WHAT THE TASK REQUIRES ▸ The records that follow are to be transcribed in full, without their images.
[Start of section]
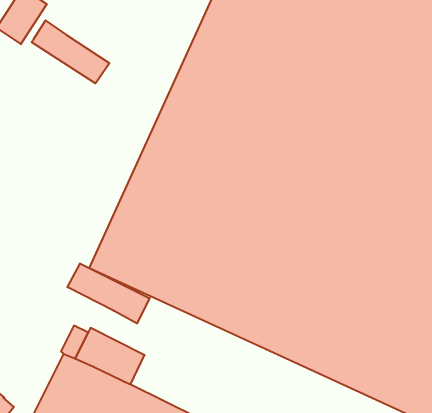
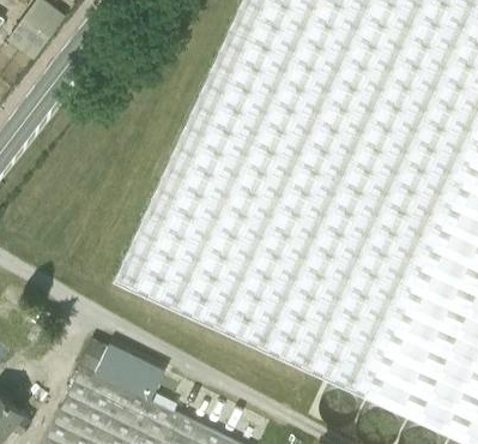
building: [32,20,109,83] -> none
building: [67,263,150,323] -> none

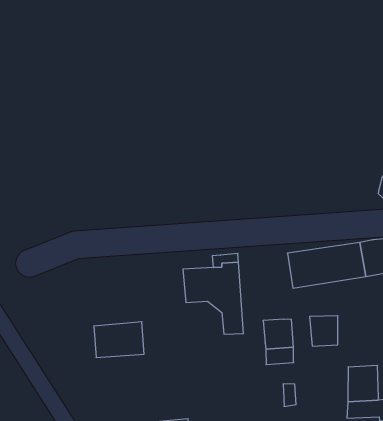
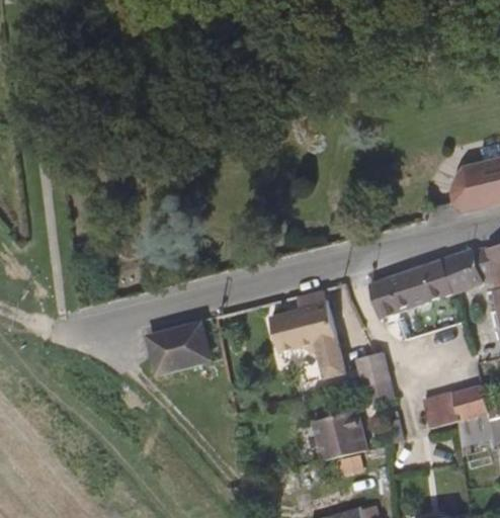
building: [310,316,338,346] -> [424,391,459,427]
building: [94,322,144,357] -> [152,324,210,369]
building: none -> [315,410,369,461]

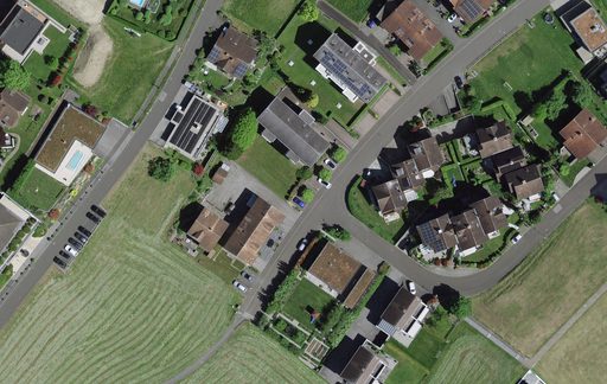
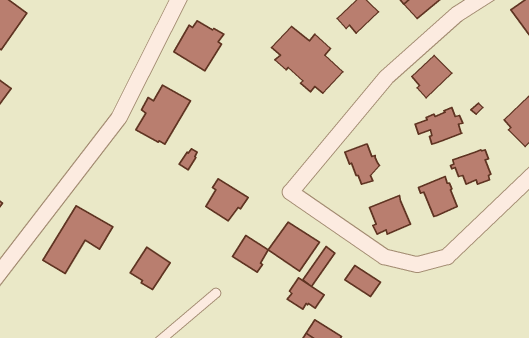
building: [400,17,442,62] -> [412,55,452,98]
building: [253,96,328,167] -> none
building: [31,102,106,174] -> [43,206,113,274]
building: [405,135,442,177] -> none
building: [484,143,526,181] -> none
building: [370,178,407,220] -> none
building: [185,206,228,251] -> [130,247,170,289]
building: [447,209,488,255] -> none
building: [225,224,263,263] -> [233,235,268,272]
building: [376,302,415,335] -> [287,278,324,309]

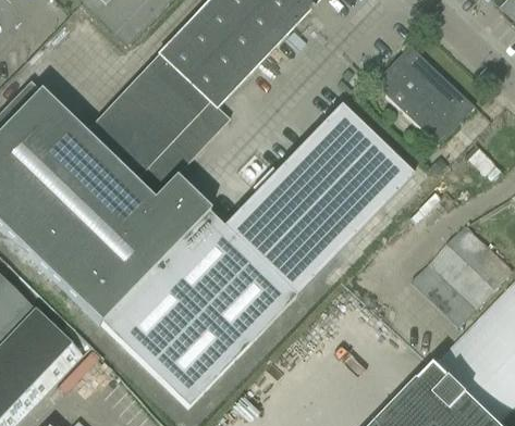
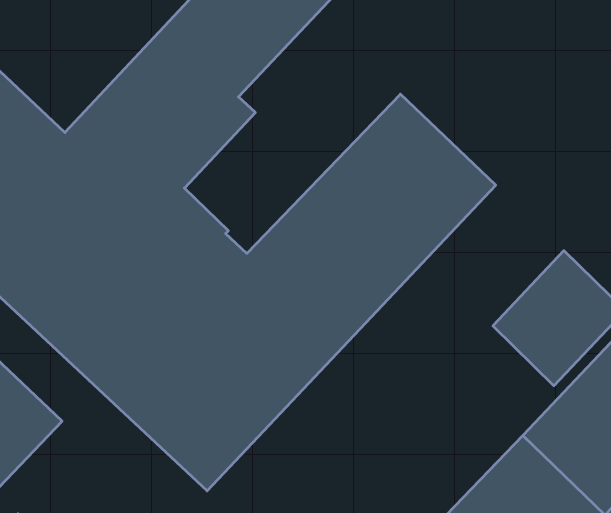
building: [372,45,474,145] -> none

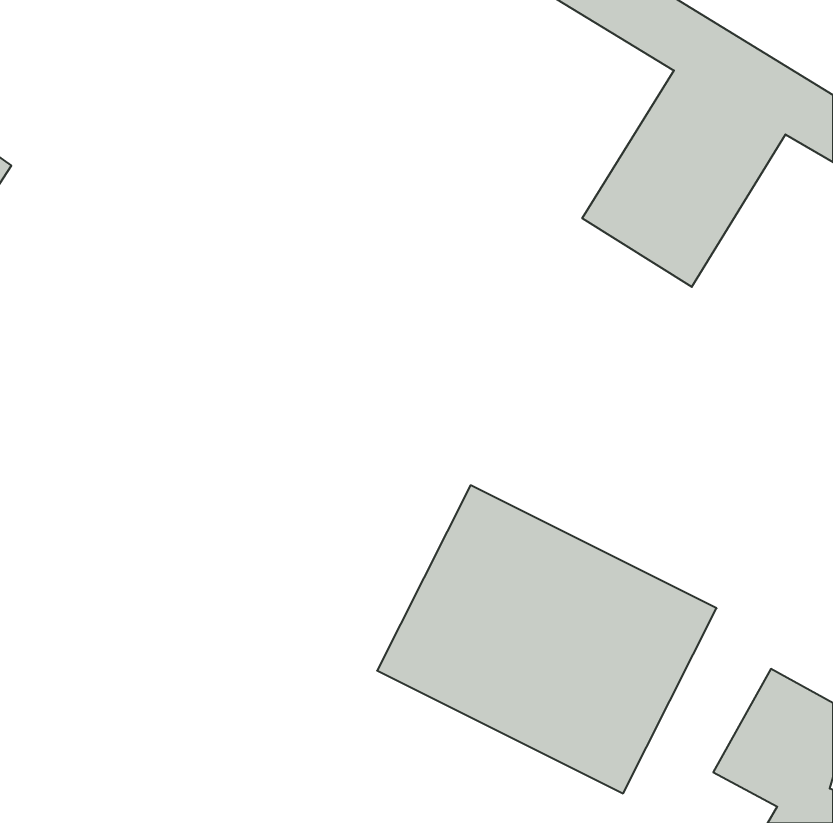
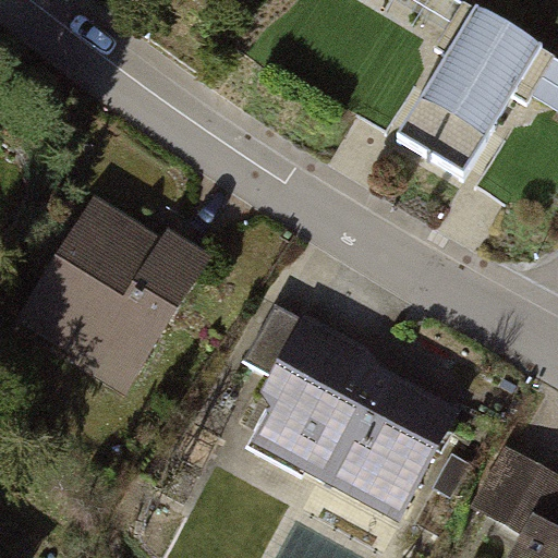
building: none -> [17,194,209,390]

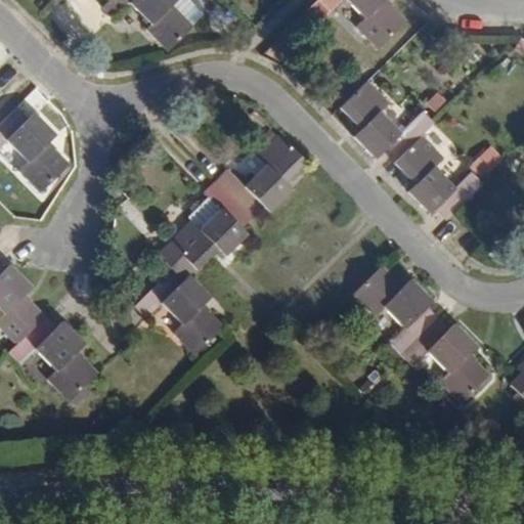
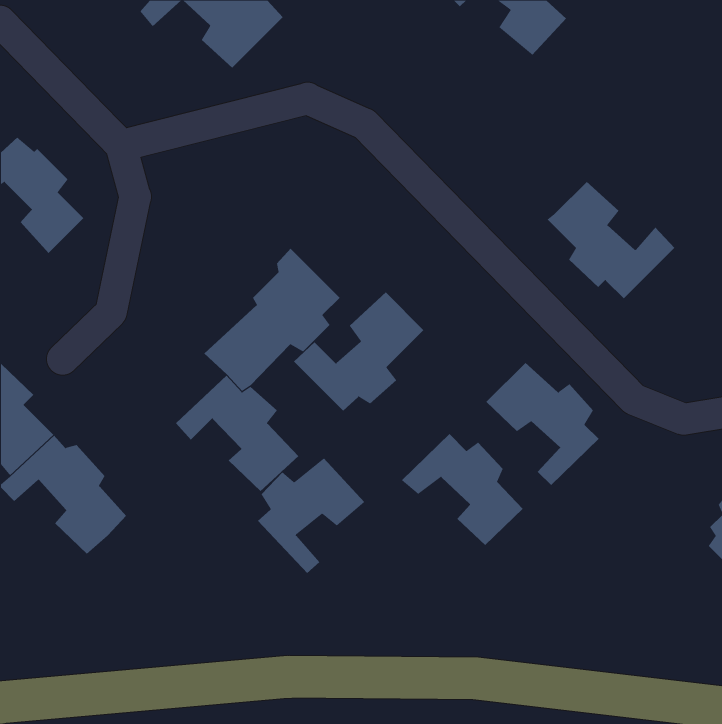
building: [341,80,440,158] -> none
building: [213,131,307,217] -> [293,292,424,411]
building: [400,318,488,399] -> [401,433,524,546]
building: none -> [257,457,365,574]

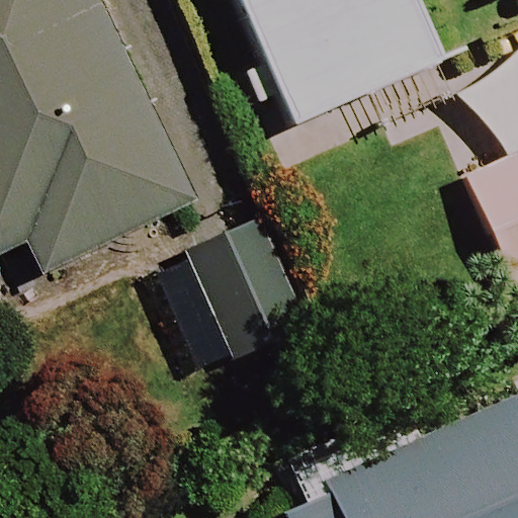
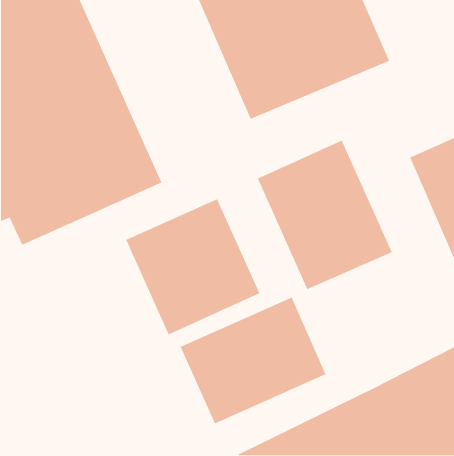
building: none -> [257,140,393,290]
building: none -> [180,297,326,425]

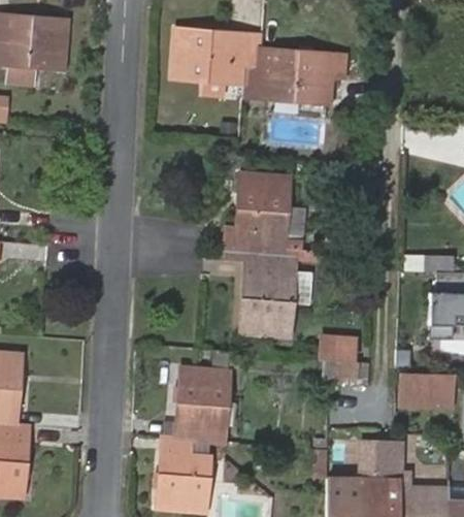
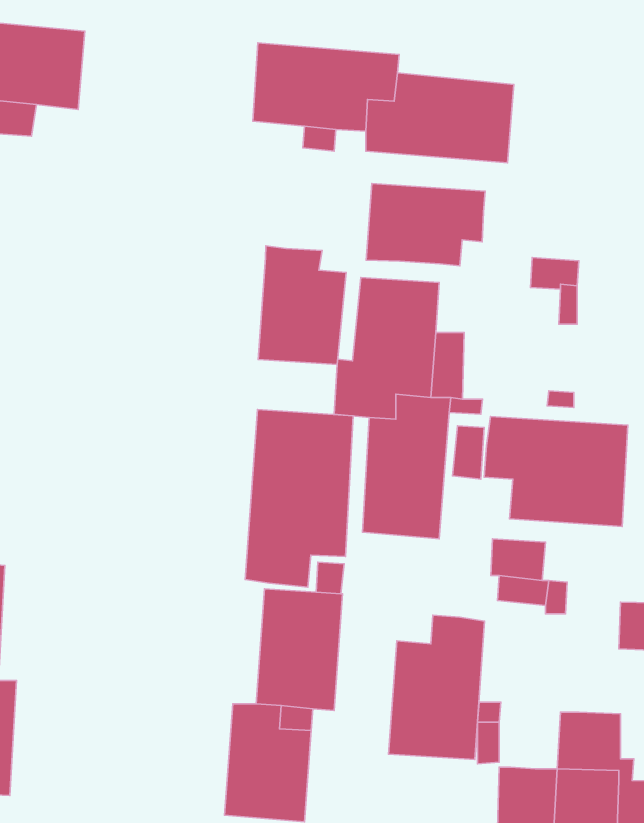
building: none -> [366,183,485,266]
building: none -> [258,246,346,364]
building: none -> [245,409,353,587]
building: none -> [484,416,628,526]
building: none -> [389,615,485,759]

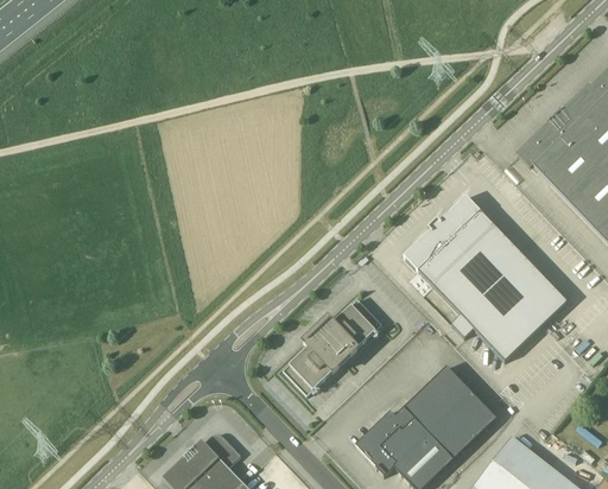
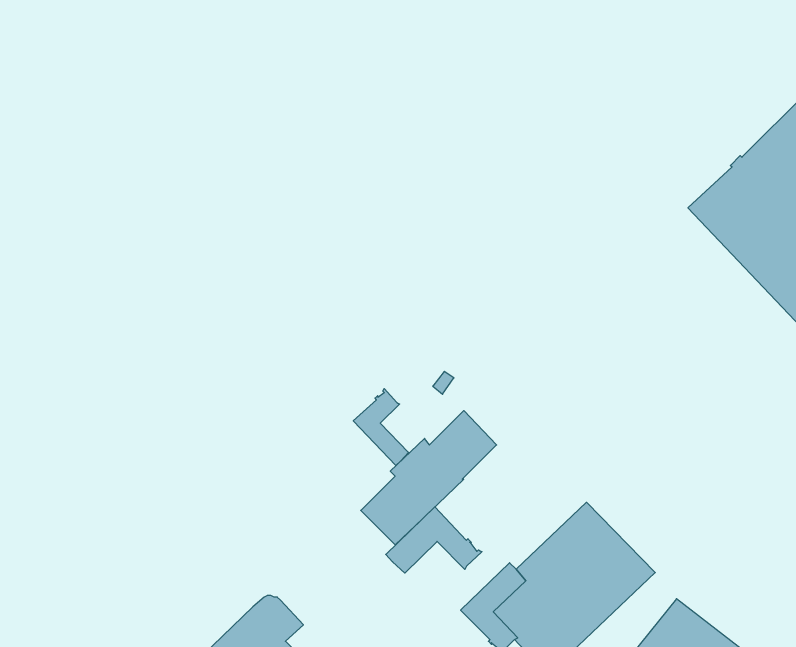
building: [404,196,568,362] -> none
building: none -> [353,389,409,466]
building: none -> [386,507,482,573]

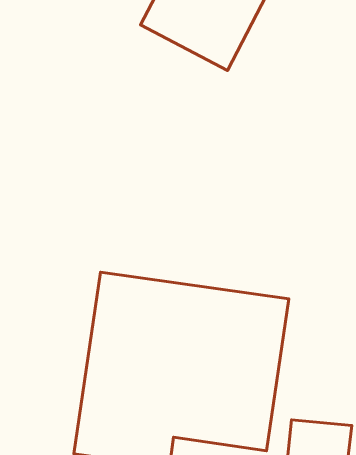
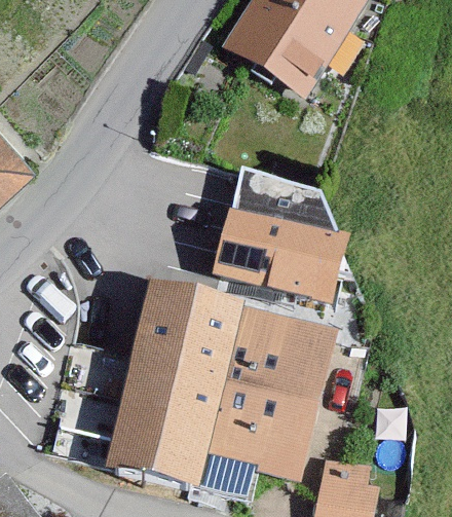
building: none -> [212,176,352,307]

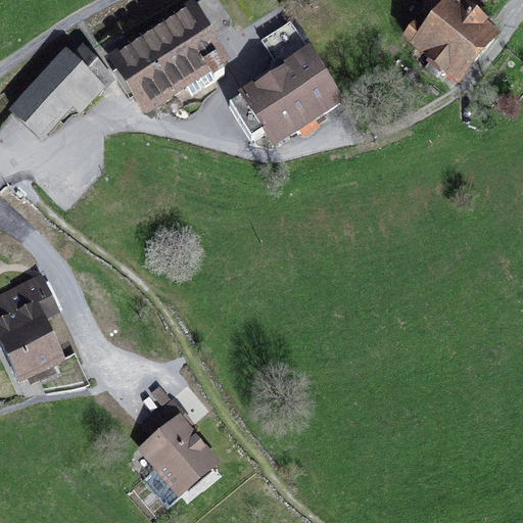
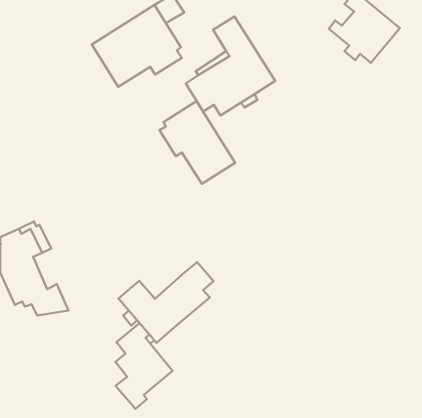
building: [15,48,109,134] -> none
building: none -> [160,101,235,184]
building: none -> [119,262,214,343]

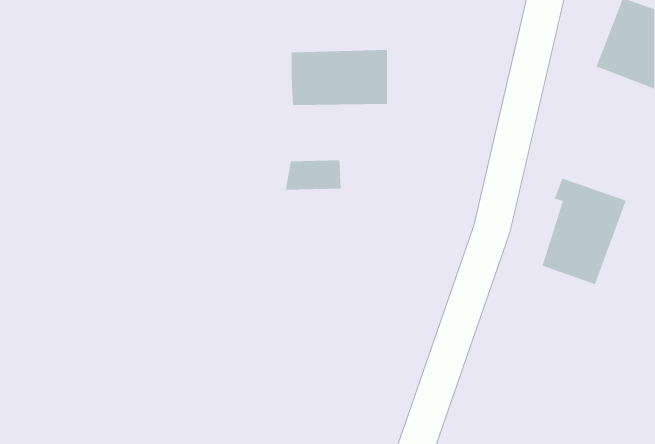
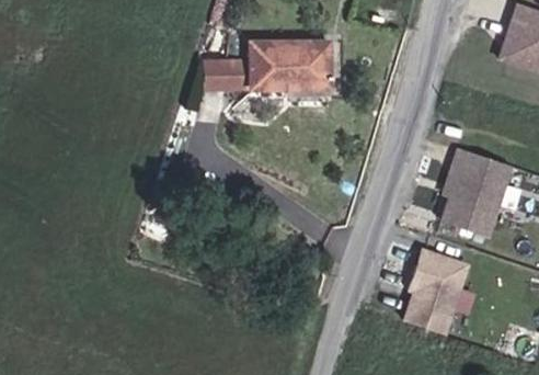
building: [285,160,341,191] -> [197,65,243,90]
building: none -> [412,251,475,337]

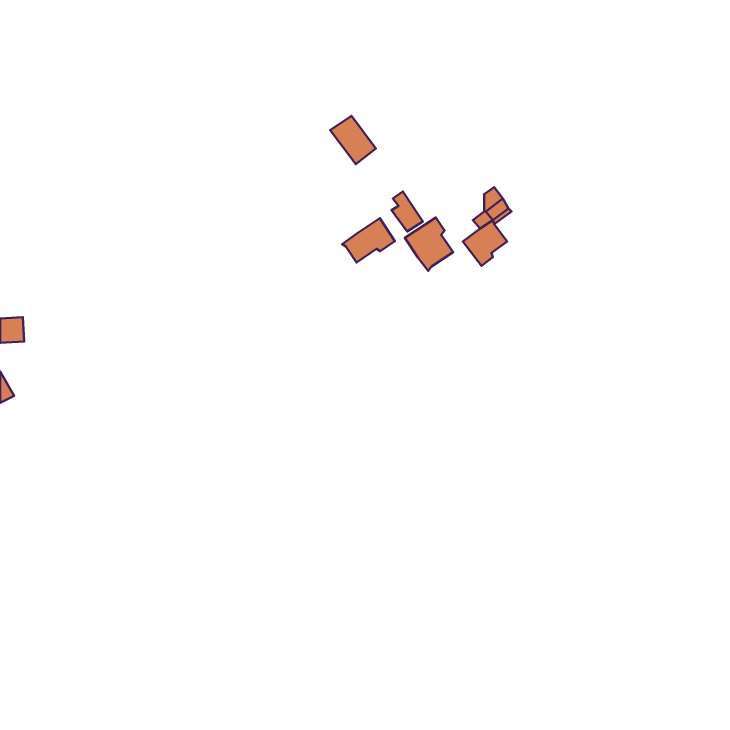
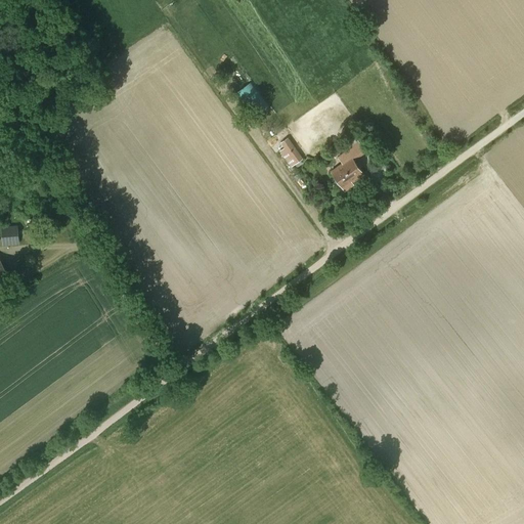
building: [405,218,453,271] -> none
building: [342,218,395,263] -> none

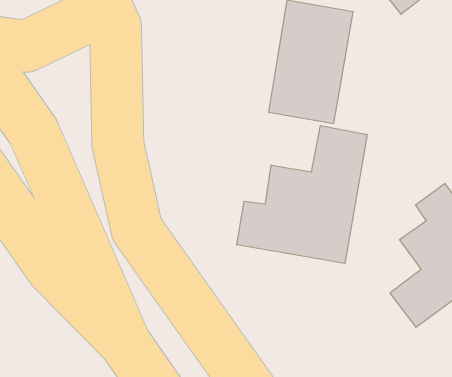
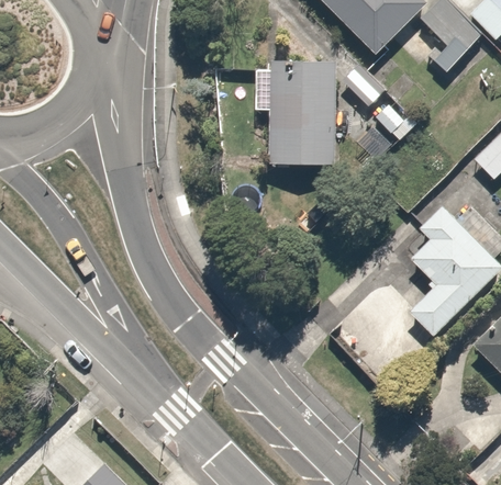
building: [237,126,367,263] -> none

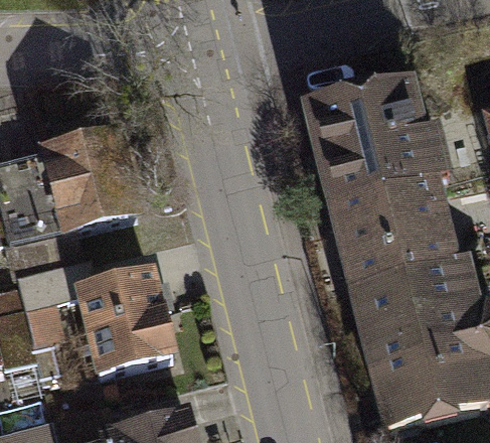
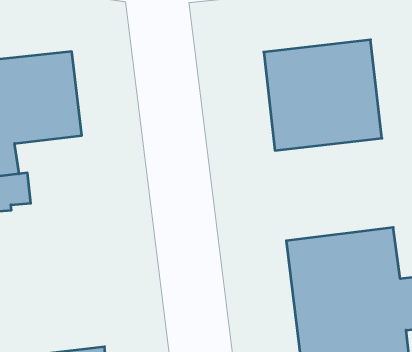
building: [330,179,455,291] -> none
building: [79,272,175,373] -> none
[End of section]
RESULT OF THIS TASK ▸
building: [32,20,109,83] -> none
building: [67,263,150,323] -> none

building: [310,316,338,346] -> [424,391,459,427]
building: [94,322,144,357] -> [152,324,210,369]
building: none -> [315,410,369,461]

building: [400,17,442,62] -> [412,55,452,98]
building: [253,96,328,167] -> none
building: [31,102,106,174] -> [43,206,113,274]
building: [405,135,442,177] -> none
building: [484,143,526,181] -> none
building: [370,178,407,220] -> none
building: [185,206,228,251] -> [130,247,170,289]
building: [447,209,488,255] -> none
building: [225,224,263,263] -> [233,235,268,272]
building: [376,302,415,335] -> [287,278,324,309]

building: [372,45,474,145] -> none

building: none -> [17,194,209,390]

building: [341,80,440,158] -> none
building: [213,131,307,217] -> [293,292,424,411]
building: [400,318,488,399] -> [401,433,524,546]
building: none -> [257,457,365,574]

building: none -> [257,140,393,290]
building: none -> [180,297,326,425]

building: none -> [366,183,485,266]
building: none -> [258,246,346,364]
building: none -> [245,409,353,587]
building: none -> [484,416,628,526]
building: none -> [389,615,485,759]

building: [404,196,568,362] -> none
building: none -> [353,389,409,466]
building: none -> [386,507,482,573]

building: none -> [212,176,352,307]

building: [15,48,109,134] -> none
building: none -> [160,101,235,184]
building: none -> [119,262,214,343]

building: [285,160,341,191] -> [197,65,243,90]
building: none -> [412,251,475,337]

building: [405,218,453,271] -> none
building: [342,218,395,263] -> none

building: [237,126,367,263] -> none

building: [330,179,455,291] -> none
building: [79,272,175,373] -> none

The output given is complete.